### Provided material:
^^^^^^^^^^^^^^^^

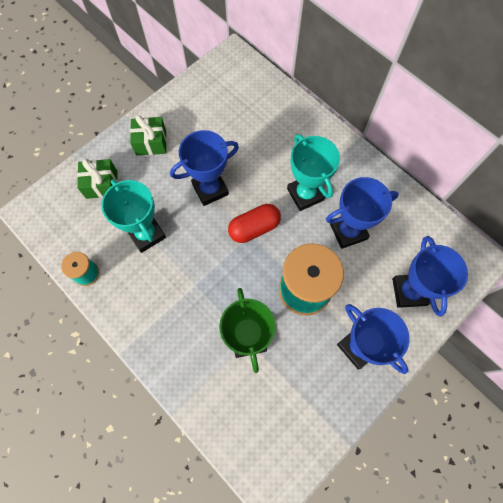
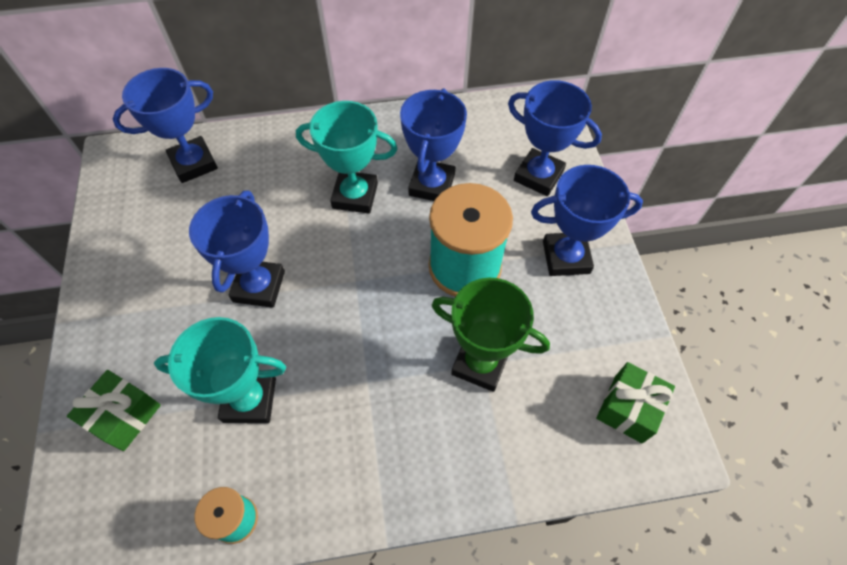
camera: 55 degrees left, 10 degrees down
(151, 142) = (129, 315): green gift -> green gift (628, 408)
(254, 228) = (350, 271): red capsule -> none
(259, 96) = (194, 163): none -> blue trophy

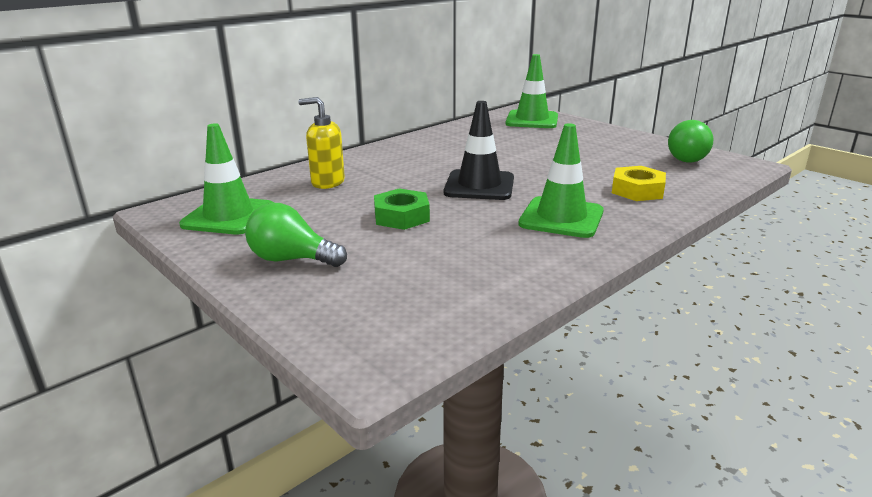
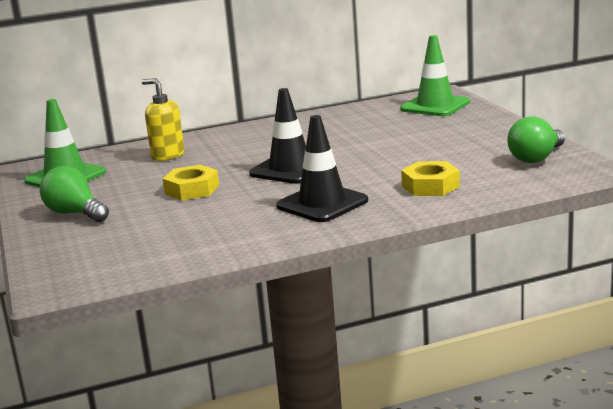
camera: 25 degrees right, 5 degrees down
(401, 216) = (192, 189): green nut -> yellow nut
(561, 218) = (322, 203): green traffic cone -> black traffic cone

^^^^^^^^^^^^^^^^

### Request:
Lines containing the word "down" are to be pulled from the records and copied.

### Answer space:
camera: 55 degrees left, 10 degrees down
camera: 25 degrees right, 5 degrees down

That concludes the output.